What is required: After reading the data, copy it out in full and exactly.

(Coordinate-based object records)
_ _ _ _

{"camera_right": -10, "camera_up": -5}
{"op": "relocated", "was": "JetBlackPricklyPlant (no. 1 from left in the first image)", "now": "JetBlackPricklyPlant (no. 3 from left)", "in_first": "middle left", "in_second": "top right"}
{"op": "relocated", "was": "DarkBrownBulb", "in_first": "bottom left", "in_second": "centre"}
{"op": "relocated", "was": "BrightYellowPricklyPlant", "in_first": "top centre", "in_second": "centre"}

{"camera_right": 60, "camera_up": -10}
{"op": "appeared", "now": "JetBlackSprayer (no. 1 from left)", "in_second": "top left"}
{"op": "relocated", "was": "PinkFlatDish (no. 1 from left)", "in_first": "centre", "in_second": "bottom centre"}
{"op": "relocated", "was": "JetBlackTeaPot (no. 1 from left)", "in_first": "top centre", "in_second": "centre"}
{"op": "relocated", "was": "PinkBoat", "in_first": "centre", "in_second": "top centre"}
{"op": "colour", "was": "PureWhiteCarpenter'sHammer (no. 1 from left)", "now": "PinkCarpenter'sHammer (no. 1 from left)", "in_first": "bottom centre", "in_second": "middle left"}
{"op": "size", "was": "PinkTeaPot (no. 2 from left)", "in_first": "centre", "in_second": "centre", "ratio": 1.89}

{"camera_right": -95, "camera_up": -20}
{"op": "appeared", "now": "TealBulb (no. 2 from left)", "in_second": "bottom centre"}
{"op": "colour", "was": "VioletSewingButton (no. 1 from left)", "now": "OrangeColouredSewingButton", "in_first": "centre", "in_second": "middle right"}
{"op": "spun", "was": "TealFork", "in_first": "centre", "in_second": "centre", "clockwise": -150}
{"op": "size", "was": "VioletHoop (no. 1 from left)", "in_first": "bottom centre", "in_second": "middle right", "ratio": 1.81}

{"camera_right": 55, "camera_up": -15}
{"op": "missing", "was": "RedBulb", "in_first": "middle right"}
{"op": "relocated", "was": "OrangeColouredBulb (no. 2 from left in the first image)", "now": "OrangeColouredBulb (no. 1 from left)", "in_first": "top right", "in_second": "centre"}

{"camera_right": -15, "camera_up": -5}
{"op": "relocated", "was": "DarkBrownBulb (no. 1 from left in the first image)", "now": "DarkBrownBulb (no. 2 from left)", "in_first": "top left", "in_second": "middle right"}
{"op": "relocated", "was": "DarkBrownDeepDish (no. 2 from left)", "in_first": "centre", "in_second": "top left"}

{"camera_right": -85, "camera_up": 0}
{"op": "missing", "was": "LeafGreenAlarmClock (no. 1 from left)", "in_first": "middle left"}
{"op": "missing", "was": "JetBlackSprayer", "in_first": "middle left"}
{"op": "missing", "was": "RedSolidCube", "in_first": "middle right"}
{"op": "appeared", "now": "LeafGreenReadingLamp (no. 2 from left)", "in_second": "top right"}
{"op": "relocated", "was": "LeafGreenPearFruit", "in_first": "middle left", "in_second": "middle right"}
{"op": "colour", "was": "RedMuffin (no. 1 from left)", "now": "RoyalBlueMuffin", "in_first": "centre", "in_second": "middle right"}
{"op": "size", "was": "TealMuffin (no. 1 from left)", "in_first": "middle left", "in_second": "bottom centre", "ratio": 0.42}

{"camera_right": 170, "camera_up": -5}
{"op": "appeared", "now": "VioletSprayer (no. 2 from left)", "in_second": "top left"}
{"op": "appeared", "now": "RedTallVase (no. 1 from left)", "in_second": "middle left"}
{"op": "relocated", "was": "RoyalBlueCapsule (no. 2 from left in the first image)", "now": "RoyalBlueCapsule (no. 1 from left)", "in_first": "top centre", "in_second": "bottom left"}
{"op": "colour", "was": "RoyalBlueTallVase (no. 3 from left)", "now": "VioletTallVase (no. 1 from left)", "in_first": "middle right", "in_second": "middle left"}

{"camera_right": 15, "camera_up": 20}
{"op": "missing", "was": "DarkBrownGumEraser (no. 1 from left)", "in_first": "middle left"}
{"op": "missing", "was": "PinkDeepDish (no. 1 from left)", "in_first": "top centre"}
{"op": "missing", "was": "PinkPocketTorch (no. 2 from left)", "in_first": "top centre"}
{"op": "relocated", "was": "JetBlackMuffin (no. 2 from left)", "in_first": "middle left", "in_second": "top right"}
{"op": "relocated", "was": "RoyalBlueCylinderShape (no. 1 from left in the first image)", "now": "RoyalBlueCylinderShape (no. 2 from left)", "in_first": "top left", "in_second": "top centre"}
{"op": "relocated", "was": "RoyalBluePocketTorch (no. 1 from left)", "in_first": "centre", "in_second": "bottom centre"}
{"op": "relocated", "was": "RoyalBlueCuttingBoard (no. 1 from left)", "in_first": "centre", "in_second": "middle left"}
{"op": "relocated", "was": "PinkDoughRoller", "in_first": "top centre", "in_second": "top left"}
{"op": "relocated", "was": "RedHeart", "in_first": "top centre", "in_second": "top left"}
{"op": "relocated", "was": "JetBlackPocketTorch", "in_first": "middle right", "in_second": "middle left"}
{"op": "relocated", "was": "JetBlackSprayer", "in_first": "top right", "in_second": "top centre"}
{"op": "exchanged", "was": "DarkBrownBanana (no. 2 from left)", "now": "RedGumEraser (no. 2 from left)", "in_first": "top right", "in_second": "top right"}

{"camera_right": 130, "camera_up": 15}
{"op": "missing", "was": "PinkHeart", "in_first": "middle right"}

_ _ _ _

Response box:
{"camera_right": -10, "camera_up": -5}
{"op": "relocated", "was": "JetBlackPricklyPlant (no. 1 from left in the first image)", "now": "JetBlackPricklyPlant (no. 3 from left)", "in_first": "middle left", "in_second": "top right"}
{"op": "relocated", "was": "DarkBrownBulb", "in_first": "bottom left", "in_second": "centre"}
{"op": "relocated", "was": "BrightYellowPricklyPlant", "in_first": "top centre", "in_second": "centre"}

{"camera_right": 60, "camera_up": -10}
{"op": "appeared", "now": "JetBlackSprayer (no. 1 from left)", "in_second": "top left"}
{"op": "relocated", "was": "PinkFlatDish (no. 1 from left)", "in_first": "centre", "in_second": "bottom centre"}
{"op": "relocated", "was": "JetBlackTeaPot (no. 1 from left)", "in_first": "top centre", "in_second": "centre"}
{"op": "relocated", "was": "PinkBoat", "in_first": "centre", "in_second": "top centre"}
{"op": "colour", "was": "PureWhiteCarpenter'sHammer (no. 1 from left)", "now": "PinkCarpenter'sHammer (no. 1 from left)", "in_first": "bottom centre", "in_second": "middle left"}
{"op": "size", "was": "PinkTeaPot (no. 2 from left)", "in_first": "centre", "in_second": "centre", "ratio": 1.89}

{"camera_right": -95, "camera_up": -20}
{"op": "appeared", "now": "TealBulb (no. 2 from left)", "in_second": "bottom centre"}
{"op": "colour", "was": "VioletSewingButton (no. 1 from left)", "now": "OrangeColouredSewingButton", "in_first": "centre", "in_second": "middle right"}
{"op": "spun", "was": "TealFork", "in_first": "centre", "in_second": "centre", "clockwise": -150}
{"op": "size", "was": "VioletHoop (no. 1 from left)", "in_first": "bottom centre", "in_second": "middle right", "ratio": 1.81}

{"camera_right": 55, "camera_up": -15}
{"op": "missing", "was": "RedBulb", "in_first": "middle right"}
{"op": "relocated", "was": "OrangeColouredBulb (no. 2 from left in the first image)", "now": "OrangeColouredBulb (no. 1 from left)", "in_first": "top right", "in_second": "centre"}

{"camera_right": -15, "camera_up": -5}
{"op": "relocated", "was": "DarkBrownBulb (no. 1 from left in the first image)", "now": "DarkBrownBulb (no. 2 from left)", "in_first": "top left", "in_second": "middle right"}
{"op": "relocated", "was": "DarkBrownDeepDish (no. 2 from left)", "in_first": "centre", "in_second": "top left"}

{"camera_right": -85, "camera_up": 0}
{"op": "missing", "was": "LeafGreenAlarmClock (no. 1 from left)", "in_first": "middle left"}
{"op": "missing", "was": "JetBlackSprayer", "in_first": "middle left"}
{"op": "missing", "was": "RedSolidCube", "in_first": "middle right"}
{"op": "appeared", "now": "LeafGreenReadingLamp (no. 2 from left)", "in_second": "top right"}
{"op": "relocated", "was": "LeafGreenPearFruit", "in_first": "middle left", "in_second": "middle right"}
{"op": "colour", "was": "RedMuffin (no. 1 from left)", "now": "RoyalBlueMuffin", "in_first": "centre", "in_second": "middle right"}
{"op": "size", "was": "TealMuffin (no. 1 from left)", "in_first": "middle left", "in_second": "bottom centre", "ratio": 0.42}

{"camera_right": 170, "camera_up": -5}
{"op": "appeared", "now": "VioletSprayer (no. 2 from left)", "in_second": "top left"}
{"op": "appeared", "now": "RedTallVase (no. 1 from left)", "in_second": "middle left"}
{"op": "relocated", "was": "RoyalBlueCapsule (no. 2 from left in the first image)", "now": "RoyalBlueCapsule (no. 1 from left)", "in_first": "top centre", "in_second": "bottom left"}
{"op": "colour", "was": "RoyalBlueTallVase (no. 3 from left)", "now": "VioletTallVase (no. 1 from left)", "in_first": "middle right", "in_second": "middle left"}

{"camera_right": 15, "camera_up": 20}
{"op": "missing", "was": "DarkBrownGumEraser (no. 1 from left)", "in_first": "middle left"}
{"op": "missing", "was": "PinkDeepDish (no. 1 from left)", "in_first": "top centre"}
{"op": "missing", "was": "PinkPocketTorch (no. 2 from left)", "in_first": "top centre"}
{"op": "relocated", "was": "JetBlackMuffin (no. 2 from left)", "in_first": "middle left", "in_second": "top right"}
{"op": "relocated", "was": "RoyalBlueCylinderShape (no. 1 from left in the first image)", "now": "RoyalBlueCylinderShape (no. 2 from left)", "in_first": "top left", "in_second": "top centre"}
{"op": "relocated", "was": "RoyalBluePocketTorch (no. 1 from left)", "in_first": "centre", "in_second": "bottom centre"}
{"op": "relocated", "was": "RoyalBlueCuttingBoard (no. 1 from left)", "in_first": "centre", "in_second": "middle left"}
{"op": "relocated", "was": "PinkDoughRoller", "in_first": "top centre", "in_second": "top left"}
{"op": "relocated", "was": "RedHeart", "in_first": "top centre", "in_second": "top left"}
{"op": "relocated", "was": "JetBlackPocketTorch", "in_first": "middle right", "in_second": "middle left"}
{"op": "relocated", "was": "JetBlackSprayer", "in_first": "top right", "in_second": "top centre"}
{"op": "exchanged", "was": "DarkBrownBanana (no. 2 from left)", "now": "RedGumEraser (no. 2 from left)", "in_first": "top right", "in_second": "top right"}

{"camera_right": 130, "camera_up": 15}
{"op": "missing", "was": "PinkHeart", "in_first": "middle right"}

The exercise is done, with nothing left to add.